_WORK ITEM_. The entries below must be retyped exactly. Pictures are to be omitted.

########################################

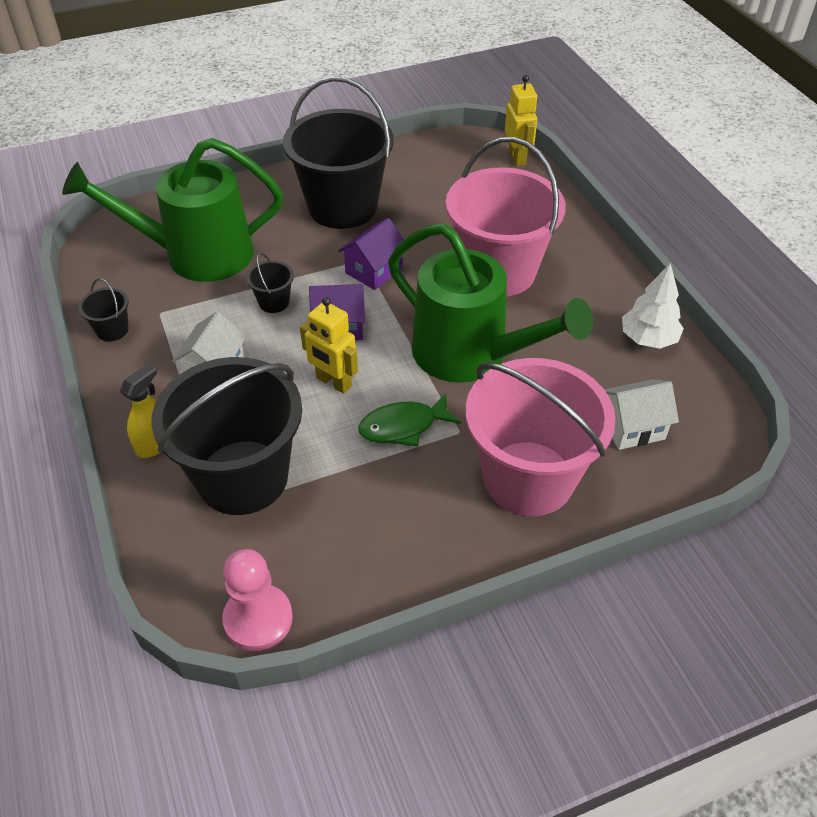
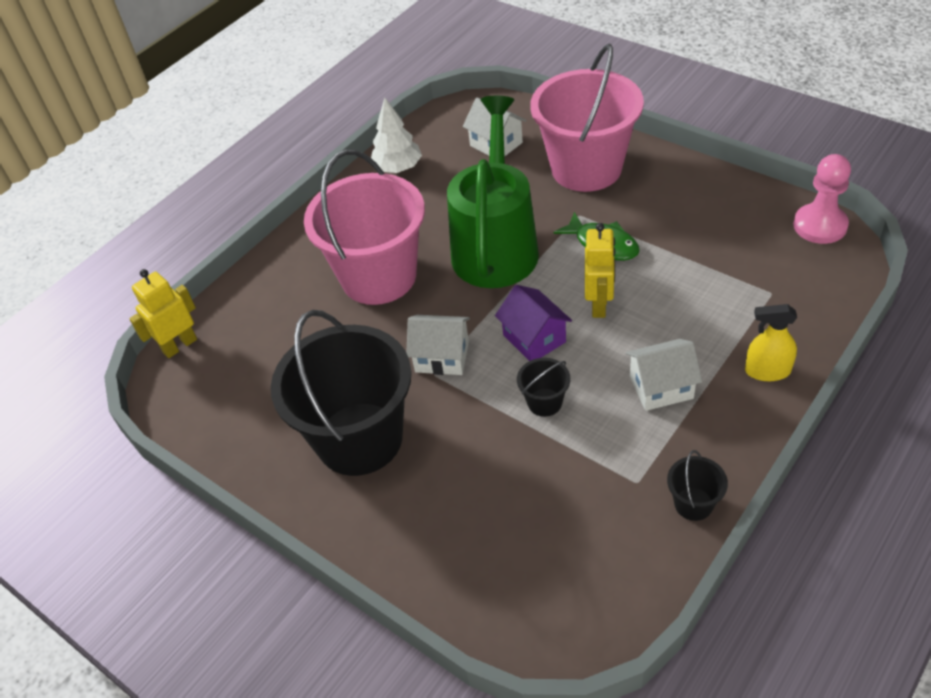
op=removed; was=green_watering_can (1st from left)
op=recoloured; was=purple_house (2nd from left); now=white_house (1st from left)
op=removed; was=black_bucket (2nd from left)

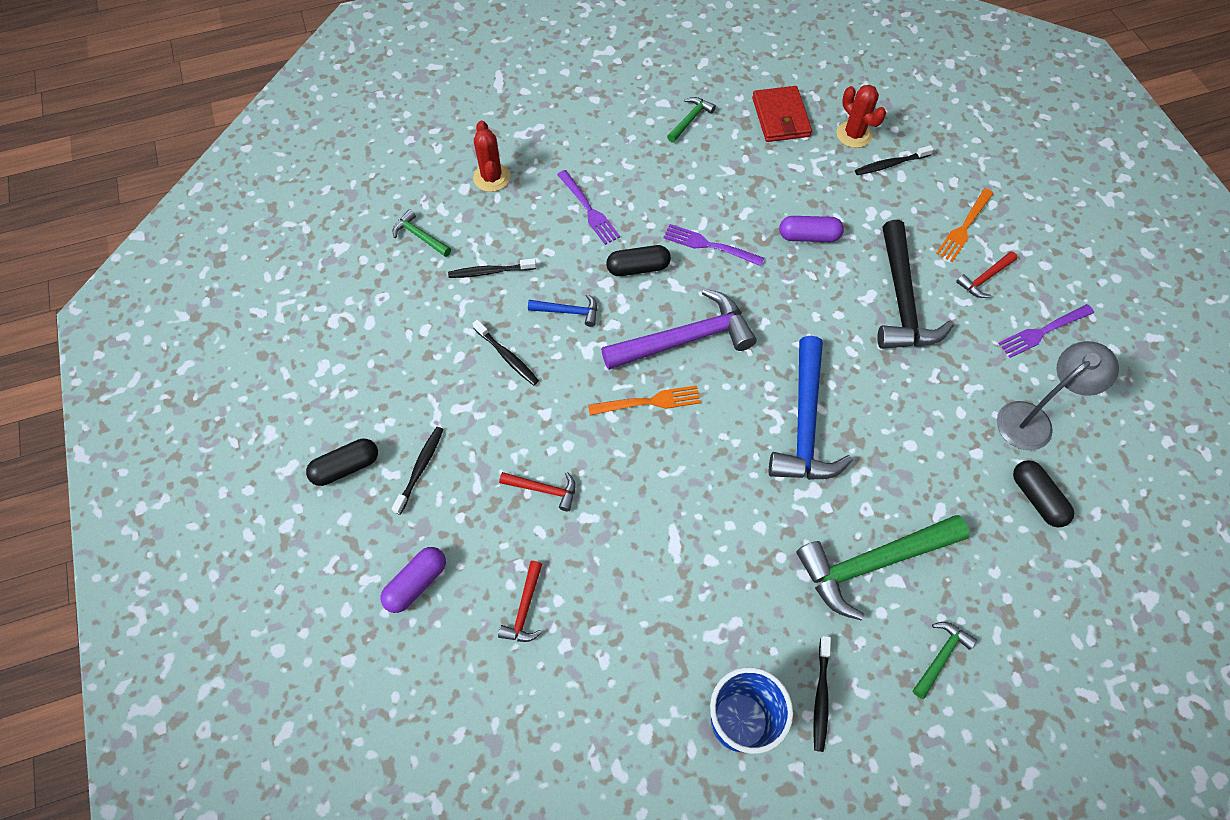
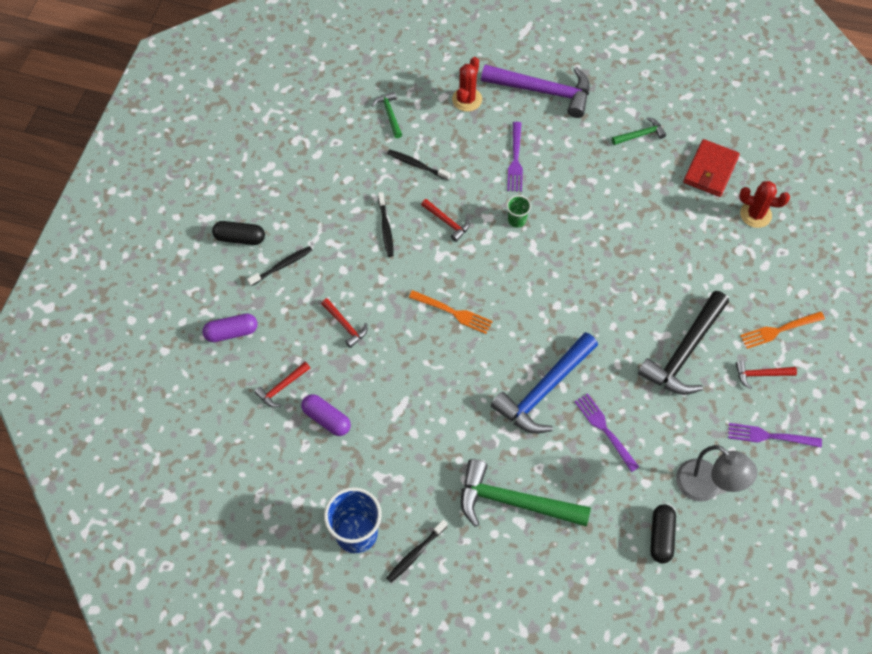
op=turned; was=red_cactus (2nd from left); clockwise=-75
op=removed; was=black_toothbrush (5th from left)
op=moved; was=purple_capsule (2nd from left)
op=moved; was=purple_fork (2nd from left)
op=replaced; was=black_capsule (2nd from left); now=green_cup
op=moved; was=purple_hammer
op=recoloured; was=blue_hammer (1st from left); now=red_hammer (3rd from left)
op=turned; was=grey_lamp; clockwise=45
op=removed; was=green_hammer (4th from left)

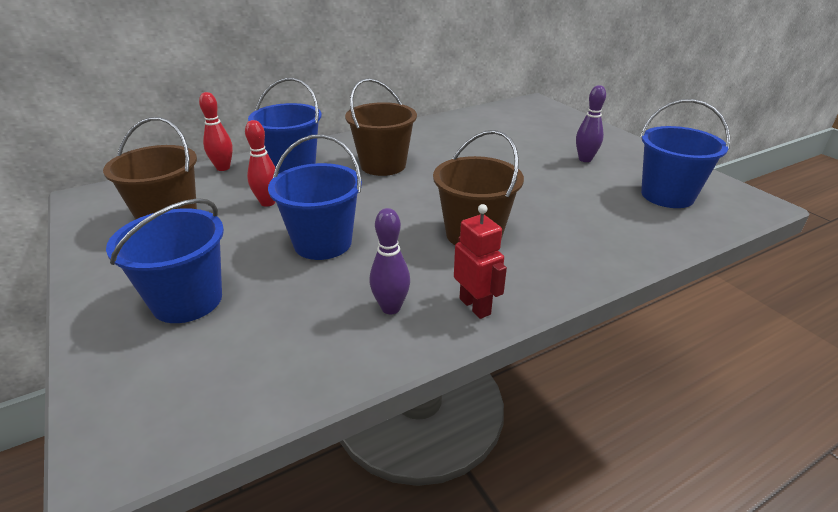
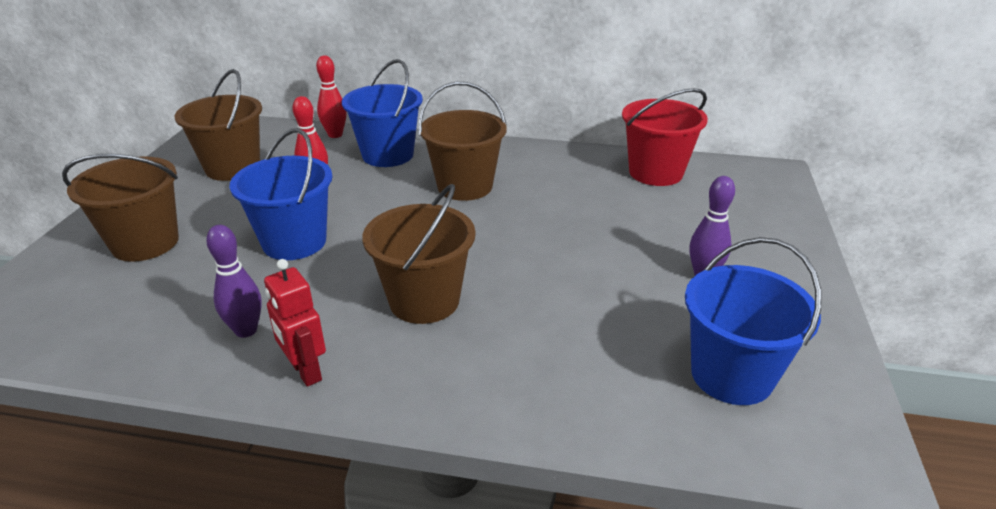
op=recoloured; was=blue_bucket (1st from left); now=brown_bucket (1st from left)
op=turned; was=red_robot; clockwise=135
op=added; now=red_bucket

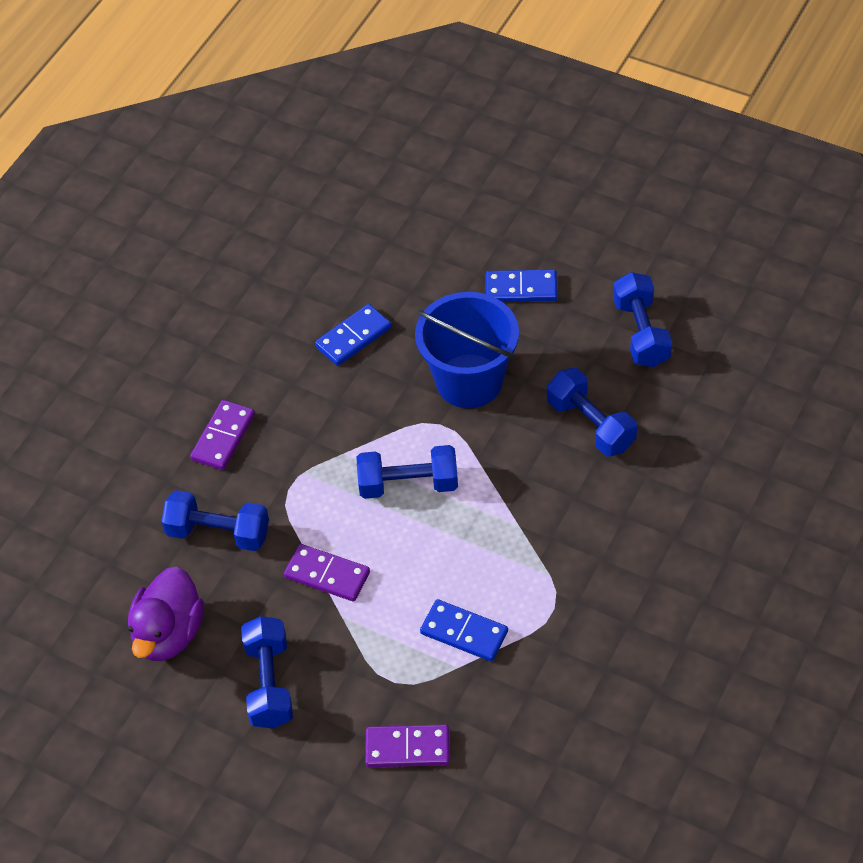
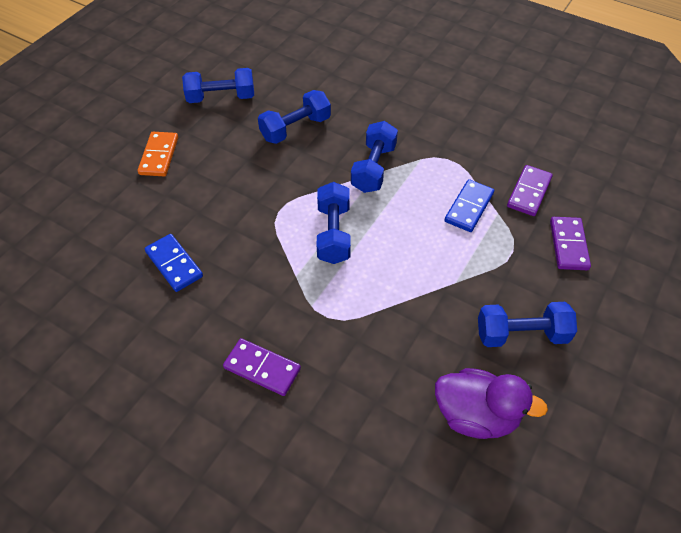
op=recoloured; was=blue_domino (3rd from left); now=orange_domino
op=removed; was=blue_bucket
op=moved; was=blue_dumbbell (1st from left in the first image); now=blue_dumbbell (4th from left)
op=moved; was=purple_domino (2nd from left)

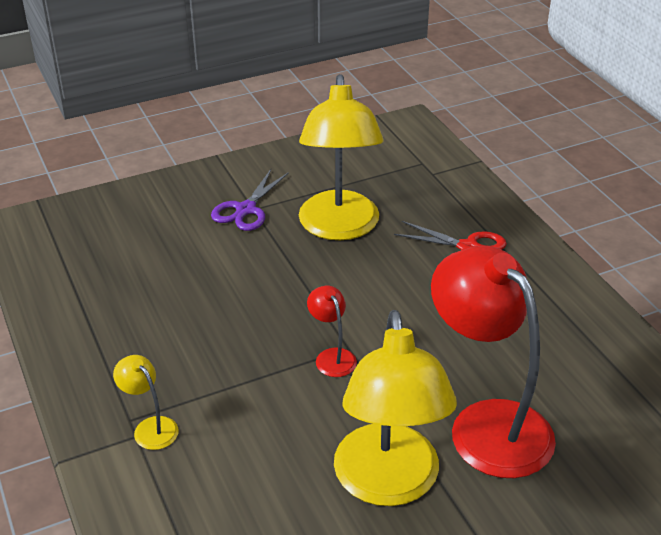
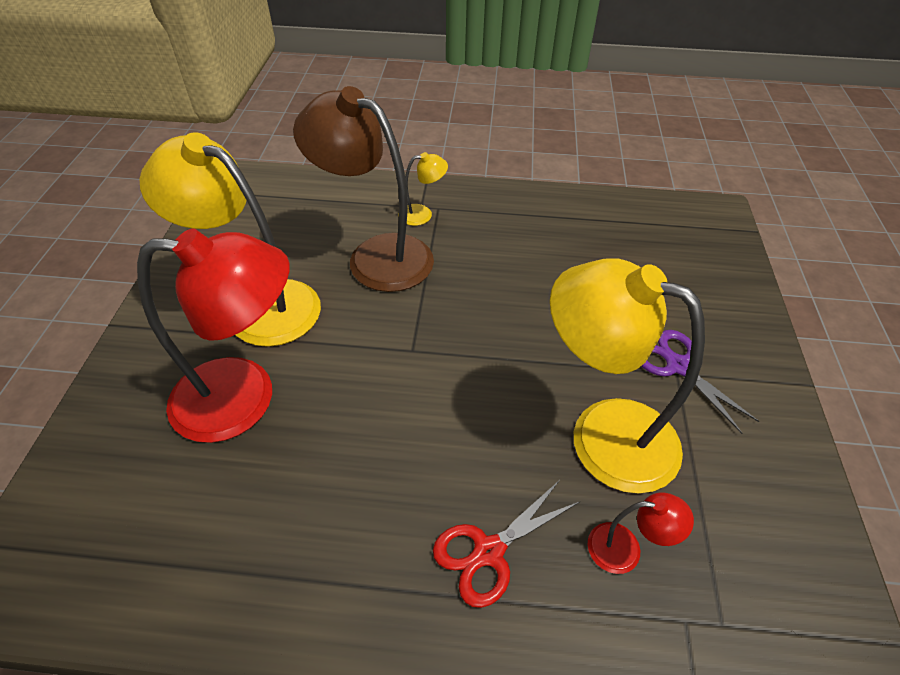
op=moved; was=red_lamp (1st from left in the first image); now=red_lamp (2nd from left)
op=added; now=brown_lamp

########################################

_SOLUTION BELOW_.
op=removed; was=green_watering_can (1st from left)
op=recoloured; was=purple_house (2nd from left); now=white_house (1st from left)
op=removed; was=black_bucket (2nd from left)

op=turned; was=red_cactus (2nd from left); clockwise=-75
op=removed; was=black_toothbrush (5th from left)
op=moved; was=purple_capsule (2nd from left)
op=moved; was=purple_fork (2nd from left)
op=replaced; was=black_capsule (2nd from left); now=green_cup
op=moved; was=purple_hammer
op=recoloured; was=blue_hammer (1st from left); now=red_hammer (3rd from left)
op=turned; was=grey_lamp; clockwise=45
op=removed; was=green_hammer (4th from left)

op=recoloured; was=blue_bucket (1st from left); now=brown_bucket (1st from left)
op=turned; was=red_robot; clockwise=135
op=added; now=red_bucket

op=recoloured; was=blue_domino (3rd from left); now=orange_domino
op=removed; was=blue_bucket
op=moved; was=blue_dumbbell (1st from left in the first image); now=blue_dumbbell (4th from left)
op=moved; was=purple_domino (2nd from left)

op=moved; was=red_lamp (1st from left in the first image); now=red_lamp (2nd from left)
op=added; now=brown_lamp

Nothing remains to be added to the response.